══ RECORDS TO PROCESS

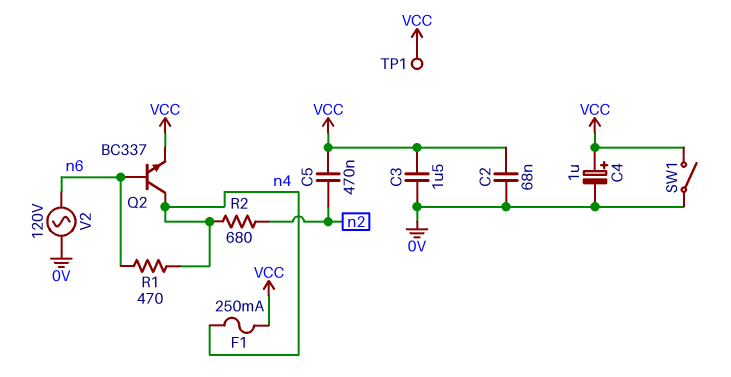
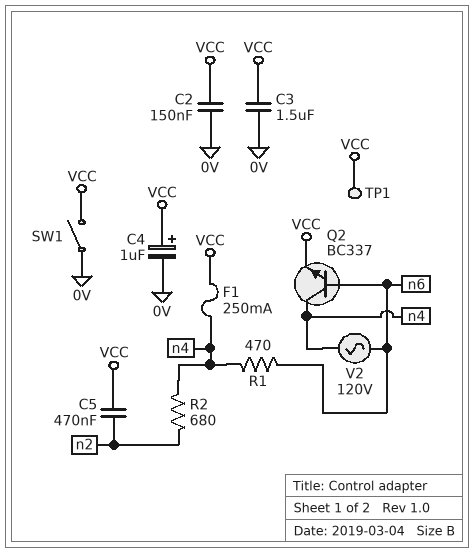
C2: 68nF (0V, VCC) -> 150nF (0V, VCC)
V2: AC 120V (0V, n6) -> AC 120V (n4, n6)

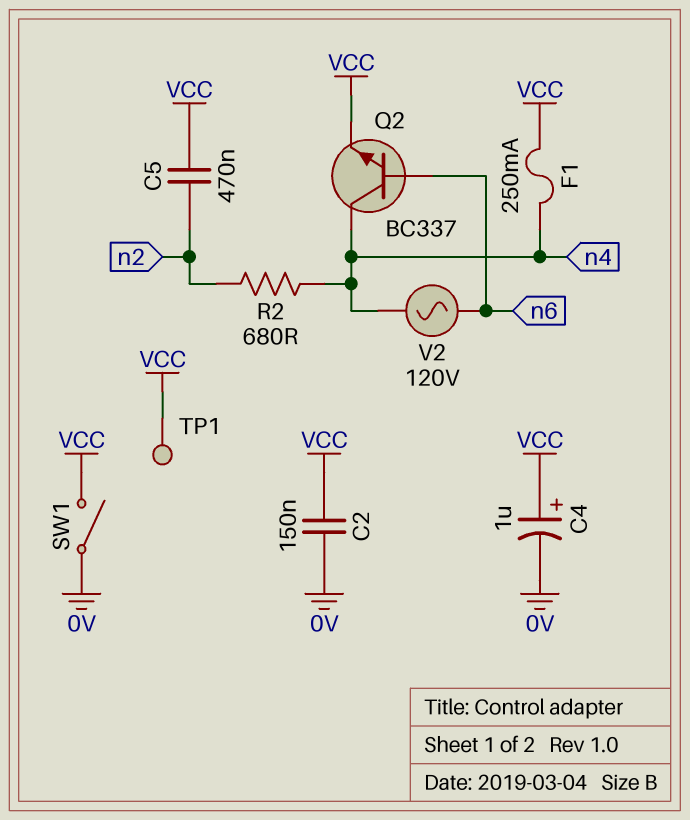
C3: 1.5uF (0V, VCC) -> none
R1: 470 (n4, n6) -> none

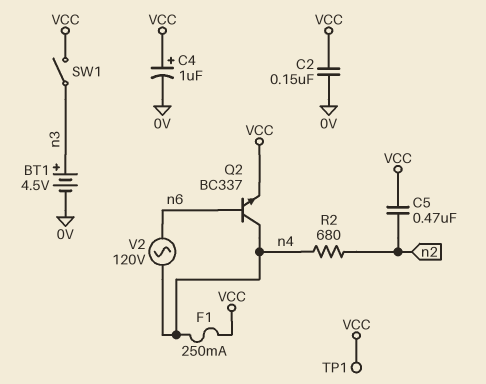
BT1: none -> 4.5V (plus n3, minus 0V)
SW1: switch (0V, VCC) -> switch (VCC, n3)

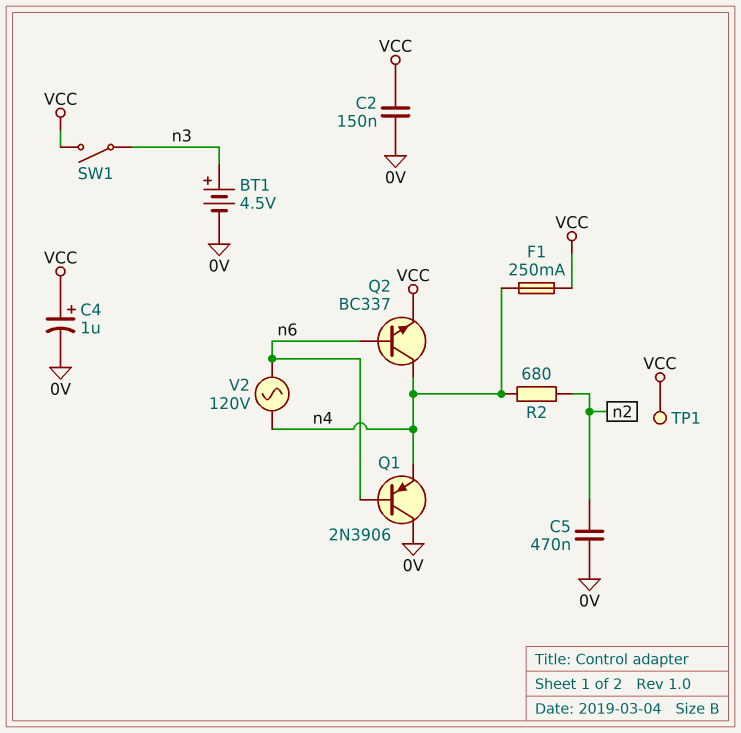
C5: 470nF (VCC, n2) -> 470nF (0V, n2)
Q1: none -> PNP 2N3906 (B n6, C 0V, E n4)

════

Without including any picture, set down every line above exactly as it stands.

■ **RESPONSE TO THIS EXERCISE**:
C2: 68nF (0V, VCC) -> 150nF (0V, VCC)
V2: AC 120V (0V, n6) -> AC 120V (n4, n6)

C3: 1.5uF (0V, VCC) -> none
R1: 470 (n4, n6) -> none

BT1: none -> 4.5V (plus n3, minus 0V)
SW1: switch (0V, VCC) -> switch (VCC, n3)

C5: 470nF (VCC, n2) -> 470nF (0V, n2)
Q1: none -> PNP 2N3906 (B n6, C 0V, E n4)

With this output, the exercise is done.